■ **Work request**: An exact copy, beginning at the line containing "- move: Sechskantmutter [blau]" and ending at the final line of the records that follow, is the answer; it has no pictures and no other text.

■ **Source data**:
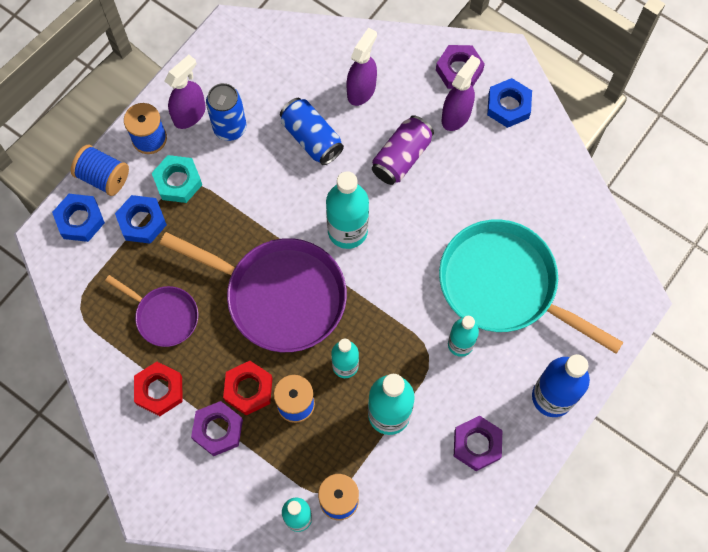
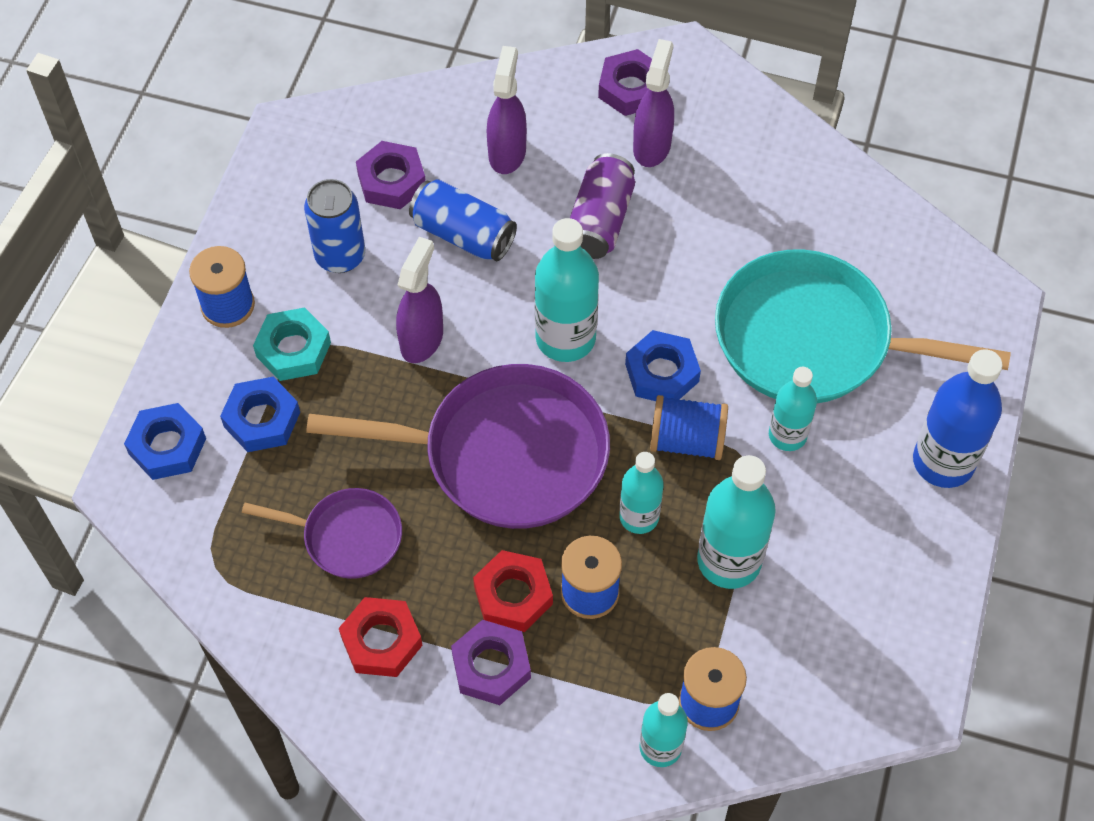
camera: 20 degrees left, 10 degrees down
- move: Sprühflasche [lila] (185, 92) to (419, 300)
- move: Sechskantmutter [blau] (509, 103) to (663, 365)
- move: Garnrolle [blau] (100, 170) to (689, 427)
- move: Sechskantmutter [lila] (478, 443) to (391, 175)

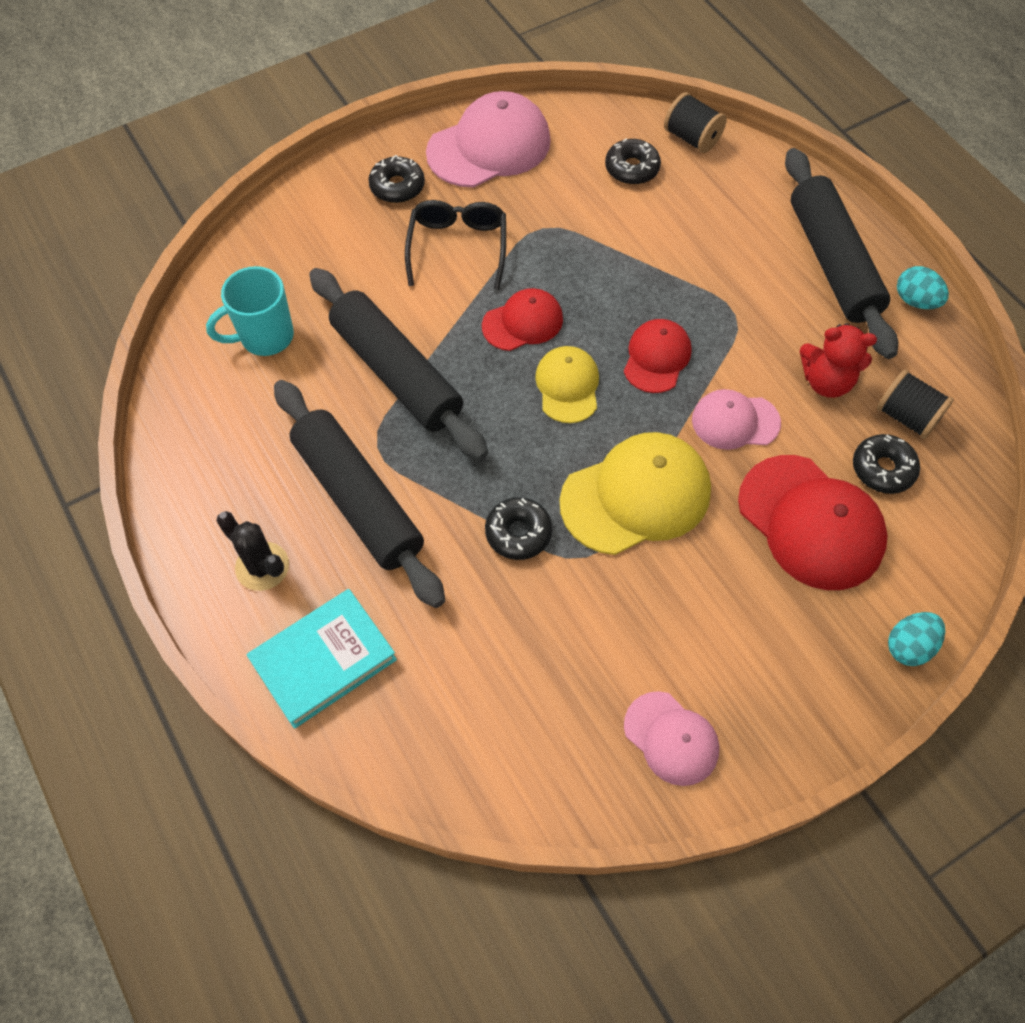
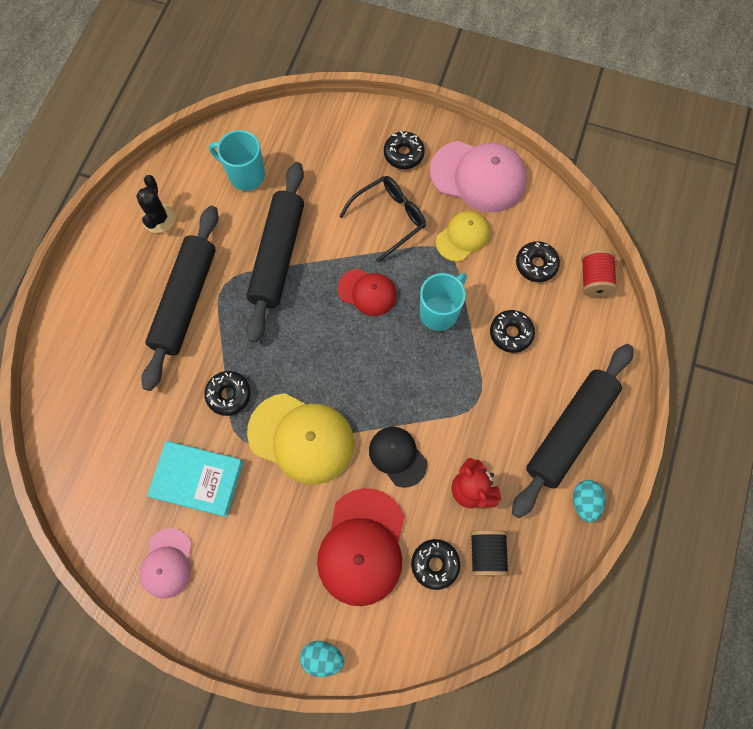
camera: 50 degrees right, 10 degrees up
- recolor: Garnrolle [schwarz] (695, 122) to Garnrolle [rot] (599, 273)
- delete: Kappe [rot] (658, 356)
- move: Kappe [gelb] (567, 384) to (463, 236)
- recolor: Kappe [rosa] (736, 419) to Kappe [schwarz] (398, 457)
- move: Kaktus [schwarz] (252, 551) to (156, 204)
- move: Buch [türkis] (322, 659) to (195, 479)
- insert: Tasse [türkis] (443, 302)
- insert: Donut [schwarz] (512, 331)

■ **Output below**:
- move: Sechskantmutter [blau] (509, 103) to (663, 365)
- move: Garnrolle [blau] (100, 170) to (689, 427)
- move: Sechskantmutter [lila] (478, 443) to (391, 175)

camera: 50 degrees right, 10 degrees up
- recolor: Garnrolle [schwarz] (695, 122) to Garnrolle [rot] (599, 273)
- delete: Kappe [rot] (658, 356)
- move: Kappe [gelb] (567, 384) to (463, 236)
- recolor: Kappe [rosa] (736, 419) to Kappe [schwarz] (398, 457)
- move: Kaktus [schwarz] (252, 551) to (156, 204)
- move: Buch [türkis] (322, 659) to (195, 479)
- insert: Tasse [türkis] (443, 302)
- insert: Donut [schwarz] (512, 331)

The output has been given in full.